● Aim of the task
How many lines of the data below contain the string "kern"? Reply with only the number.

● Part of a data file
§ §

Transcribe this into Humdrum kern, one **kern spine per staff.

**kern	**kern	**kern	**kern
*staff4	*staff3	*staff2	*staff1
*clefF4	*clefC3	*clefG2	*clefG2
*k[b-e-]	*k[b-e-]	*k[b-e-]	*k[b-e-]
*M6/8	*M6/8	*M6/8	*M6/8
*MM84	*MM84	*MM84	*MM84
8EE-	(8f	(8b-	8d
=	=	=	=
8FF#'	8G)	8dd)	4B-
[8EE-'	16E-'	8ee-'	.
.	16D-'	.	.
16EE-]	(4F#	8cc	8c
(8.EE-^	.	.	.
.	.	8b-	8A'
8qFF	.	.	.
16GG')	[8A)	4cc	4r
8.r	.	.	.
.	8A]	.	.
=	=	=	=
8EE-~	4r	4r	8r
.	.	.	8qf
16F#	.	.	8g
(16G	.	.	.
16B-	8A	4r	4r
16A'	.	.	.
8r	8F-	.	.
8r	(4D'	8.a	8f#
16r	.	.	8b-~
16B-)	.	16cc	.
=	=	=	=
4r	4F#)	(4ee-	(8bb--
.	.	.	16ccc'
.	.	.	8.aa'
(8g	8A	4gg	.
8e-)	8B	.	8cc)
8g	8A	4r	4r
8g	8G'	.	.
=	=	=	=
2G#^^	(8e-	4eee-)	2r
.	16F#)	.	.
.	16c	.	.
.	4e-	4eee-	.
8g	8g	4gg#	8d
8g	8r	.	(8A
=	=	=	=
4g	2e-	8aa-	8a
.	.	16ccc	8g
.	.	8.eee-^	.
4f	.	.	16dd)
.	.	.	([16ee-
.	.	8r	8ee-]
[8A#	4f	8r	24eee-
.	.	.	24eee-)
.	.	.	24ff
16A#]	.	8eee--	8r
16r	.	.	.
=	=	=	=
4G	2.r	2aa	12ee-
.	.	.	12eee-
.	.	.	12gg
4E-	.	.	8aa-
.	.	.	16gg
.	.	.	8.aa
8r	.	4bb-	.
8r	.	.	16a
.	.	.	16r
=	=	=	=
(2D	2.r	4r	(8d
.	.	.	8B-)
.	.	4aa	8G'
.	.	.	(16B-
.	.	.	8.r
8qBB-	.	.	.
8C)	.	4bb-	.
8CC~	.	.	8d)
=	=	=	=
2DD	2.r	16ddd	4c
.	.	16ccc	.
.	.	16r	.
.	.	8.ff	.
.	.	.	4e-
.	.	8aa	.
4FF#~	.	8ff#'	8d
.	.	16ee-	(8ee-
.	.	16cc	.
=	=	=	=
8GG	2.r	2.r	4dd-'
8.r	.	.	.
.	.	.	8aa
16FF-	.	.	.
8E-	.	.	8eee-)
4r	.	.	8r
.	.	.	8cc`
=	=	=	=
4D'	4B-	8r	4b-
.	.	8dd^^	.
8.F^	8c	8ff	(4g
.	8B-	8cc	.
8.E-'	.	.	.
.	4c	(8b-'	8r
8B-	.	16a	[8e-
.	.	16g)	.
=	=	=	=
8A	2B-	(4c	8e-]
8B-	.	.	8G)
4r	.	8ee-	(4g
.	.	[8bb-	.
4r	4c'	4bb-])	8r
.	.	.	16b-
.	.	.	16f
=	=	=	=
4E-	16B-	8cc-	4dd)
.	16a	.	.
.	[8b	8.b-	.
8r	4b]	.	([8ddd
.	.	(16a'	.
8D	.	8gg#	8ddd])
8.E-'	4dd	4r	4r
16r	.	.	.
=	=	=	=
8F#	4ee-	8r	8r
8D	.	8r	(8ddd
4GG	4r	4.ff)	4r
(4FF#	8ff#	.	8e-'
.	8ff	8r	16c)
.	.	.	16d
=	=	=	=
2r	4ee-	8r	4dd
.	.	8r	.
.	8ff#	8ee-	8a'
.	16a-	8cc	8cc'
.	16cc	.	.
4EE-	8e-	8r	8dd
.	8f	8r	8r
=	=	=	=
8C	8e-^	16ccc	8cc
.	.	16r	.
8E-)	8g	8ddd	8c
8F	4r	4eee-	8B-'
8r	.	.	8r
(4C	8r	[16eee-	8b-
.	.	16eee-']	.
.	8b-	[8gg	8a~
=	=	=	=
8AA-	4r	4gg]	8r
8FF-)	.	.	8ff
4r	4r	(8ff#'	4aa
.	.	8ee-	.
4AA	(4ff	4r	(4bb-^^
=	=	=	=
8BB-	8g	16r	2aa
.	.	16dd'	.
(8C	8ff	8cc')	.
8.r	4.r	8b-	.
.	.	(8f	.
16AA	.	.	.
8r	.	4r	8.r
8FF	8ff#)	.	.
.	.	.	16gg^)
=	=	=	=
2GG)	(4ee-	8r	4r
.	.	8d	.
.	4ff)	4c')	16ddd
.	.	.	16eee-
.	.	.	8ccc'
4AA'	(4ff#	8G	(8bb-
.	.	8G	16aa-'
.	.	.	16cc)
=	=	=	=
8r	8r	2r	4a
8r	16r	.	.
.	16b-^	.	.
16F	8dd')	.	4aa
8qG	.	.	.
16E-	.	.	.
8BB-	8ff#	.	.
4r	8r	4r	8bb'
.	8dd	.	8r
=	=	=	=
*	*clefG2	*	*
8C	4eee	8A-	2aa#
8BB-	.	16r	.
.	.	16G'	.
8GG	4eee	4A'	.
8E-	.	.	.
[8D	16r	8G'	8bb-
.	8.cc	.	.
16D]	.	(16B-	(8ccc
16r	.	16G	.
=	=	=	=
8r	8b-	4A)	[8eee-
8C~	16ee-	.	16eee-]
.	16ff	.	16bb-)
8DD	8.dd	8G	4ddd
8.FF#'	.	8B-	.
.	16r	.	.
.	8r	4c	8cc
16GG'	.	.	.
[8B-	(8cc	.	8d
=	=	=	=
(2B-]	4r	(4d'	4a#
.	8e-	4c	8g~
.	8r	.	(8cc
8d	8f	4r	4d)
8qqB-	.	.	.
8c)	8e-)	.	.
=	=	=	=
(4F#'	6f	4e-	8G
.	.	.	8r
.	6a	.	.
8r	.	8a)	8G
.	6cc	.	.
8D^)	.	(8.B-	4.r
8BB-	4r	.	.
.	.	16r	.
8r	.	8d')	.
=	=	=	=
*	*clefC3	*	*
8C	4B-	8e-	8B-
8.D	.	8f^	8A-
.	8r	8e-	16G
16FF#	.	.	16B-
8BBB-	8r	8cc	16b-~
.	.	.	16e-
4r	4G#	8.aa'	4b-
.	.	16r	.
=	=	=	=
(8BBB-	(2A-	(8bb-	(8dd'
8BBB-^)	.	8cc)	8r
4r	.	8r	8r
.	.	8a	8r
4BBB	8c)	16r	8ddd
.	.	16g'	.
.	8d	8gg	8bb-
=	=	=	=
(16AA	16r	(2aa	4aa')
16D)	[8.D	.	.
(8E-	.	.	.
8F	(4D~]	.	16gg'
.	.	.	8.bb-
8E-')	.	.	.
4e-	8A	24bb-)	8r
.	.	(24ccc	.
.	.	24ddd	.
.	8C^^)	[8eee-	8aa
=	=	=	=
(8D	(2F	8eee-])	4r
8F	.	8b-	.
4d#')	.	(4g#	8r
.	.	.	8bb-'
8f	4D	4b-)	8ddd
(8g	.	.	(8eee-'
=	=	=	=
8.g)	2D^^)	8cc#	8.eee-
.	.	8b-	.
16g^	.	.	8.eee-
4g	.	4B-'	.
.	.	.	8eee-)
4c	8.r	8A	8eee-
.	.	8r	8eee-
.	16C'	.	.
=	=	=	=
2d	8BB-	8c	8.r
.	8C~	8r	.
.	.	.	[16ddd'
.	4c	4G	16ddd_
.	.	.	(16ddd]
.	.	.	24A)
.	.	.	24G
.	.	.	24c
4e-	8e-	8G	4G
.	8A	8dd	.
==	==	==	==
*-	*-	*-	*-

§ §

● Output for this exercise
2